◆ YOUR INSTRUCTIONS: Which lines below contain the word "none"? Copy each of them.

◆ LISTED RECORDS:
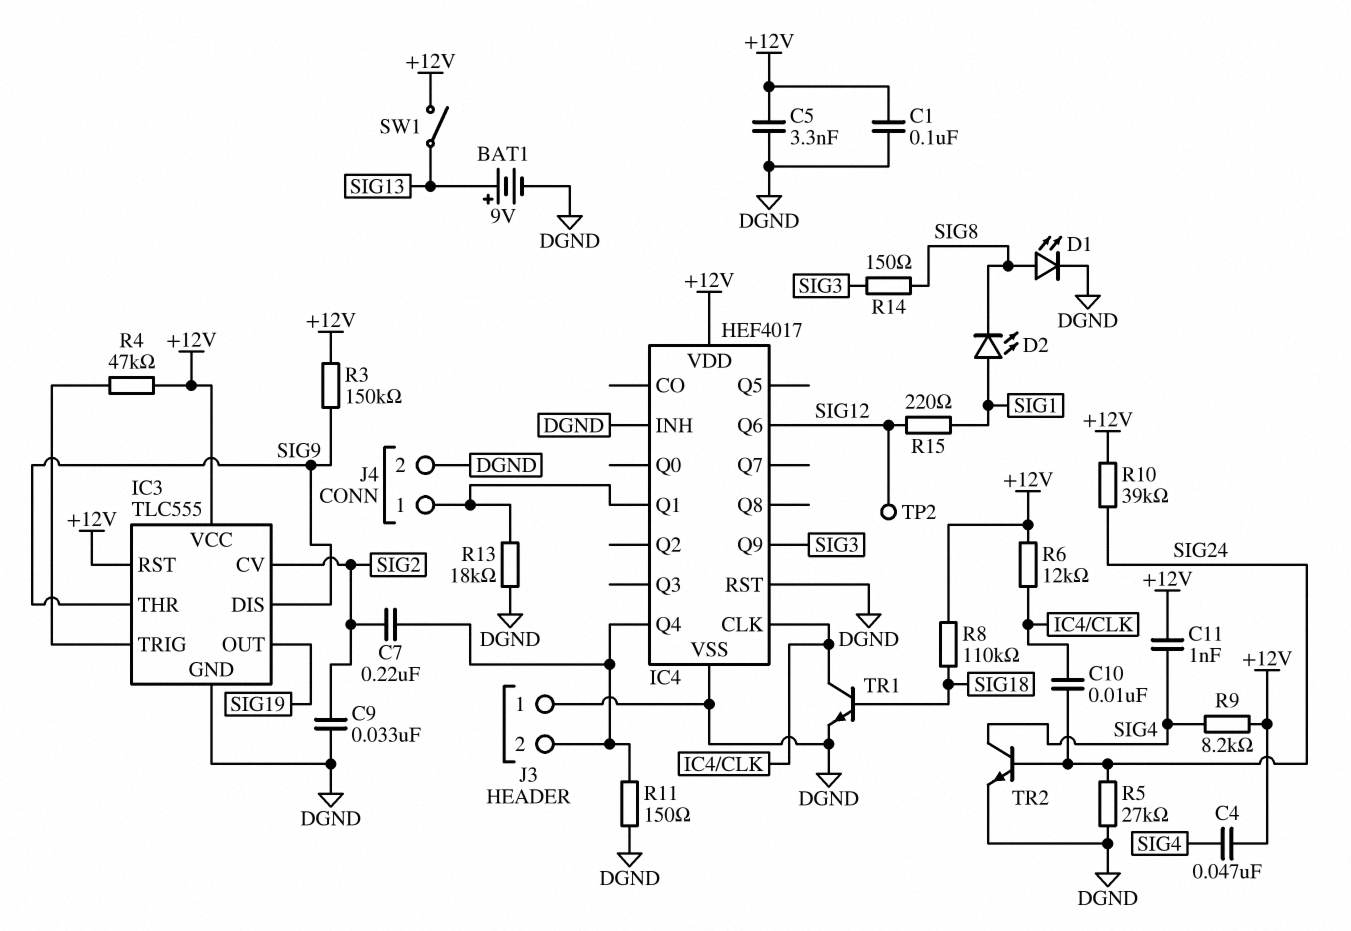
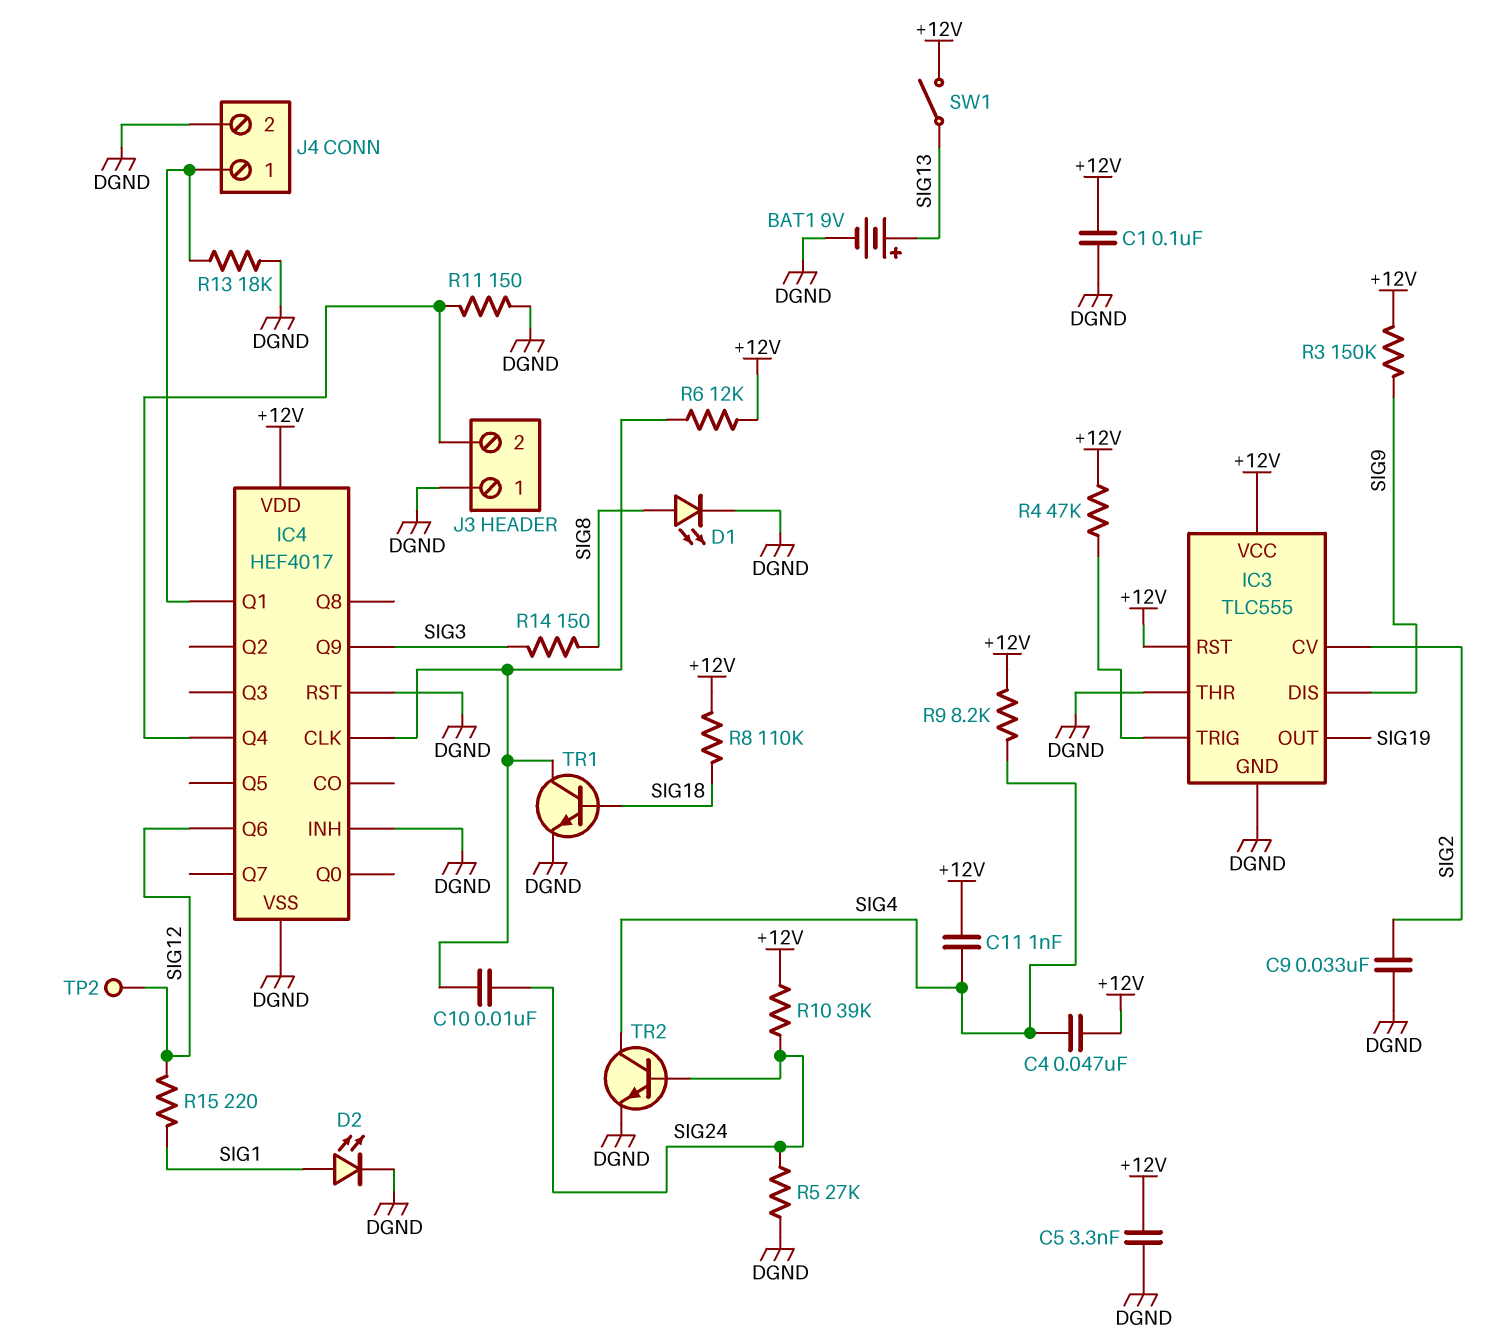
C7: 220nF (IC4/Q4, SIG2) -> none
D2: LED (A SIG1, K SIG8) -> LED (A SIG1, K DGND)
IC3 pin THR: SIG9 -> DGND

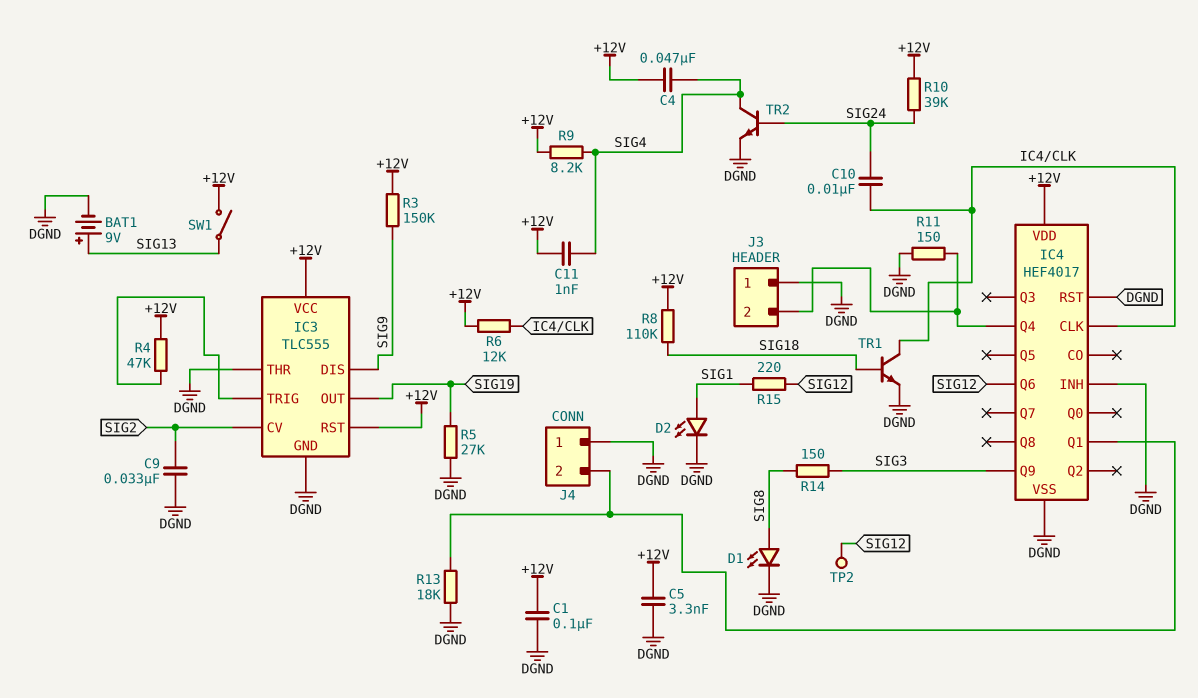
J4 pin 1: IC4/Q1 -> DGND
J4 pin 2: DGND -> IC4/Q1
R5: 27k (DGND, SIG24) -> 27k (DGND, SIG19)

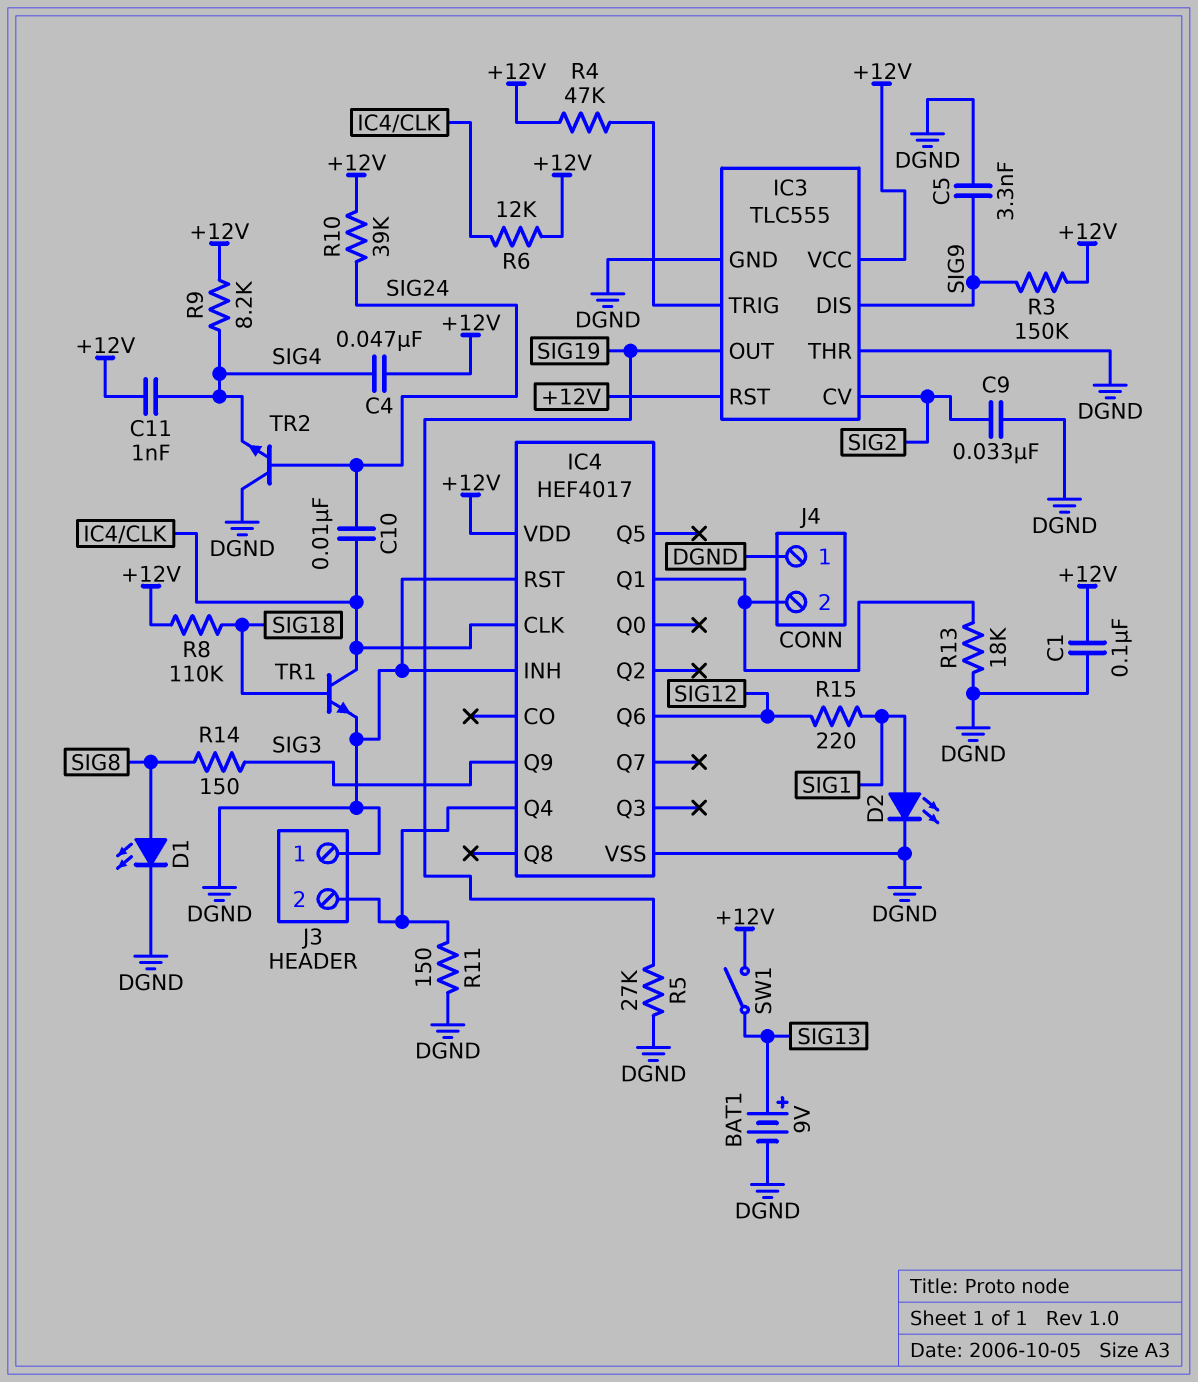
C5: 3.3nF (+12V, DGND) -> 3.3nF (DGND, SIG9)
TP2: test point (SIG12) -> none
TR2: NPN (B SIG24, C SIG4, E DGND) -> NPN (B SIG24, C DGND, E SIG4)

◆ RESPONSE TO THE EXERCISE:
C7: 220nF (IC4/Q4, SIG2) -> none
TP2: test point (SIG12) -> none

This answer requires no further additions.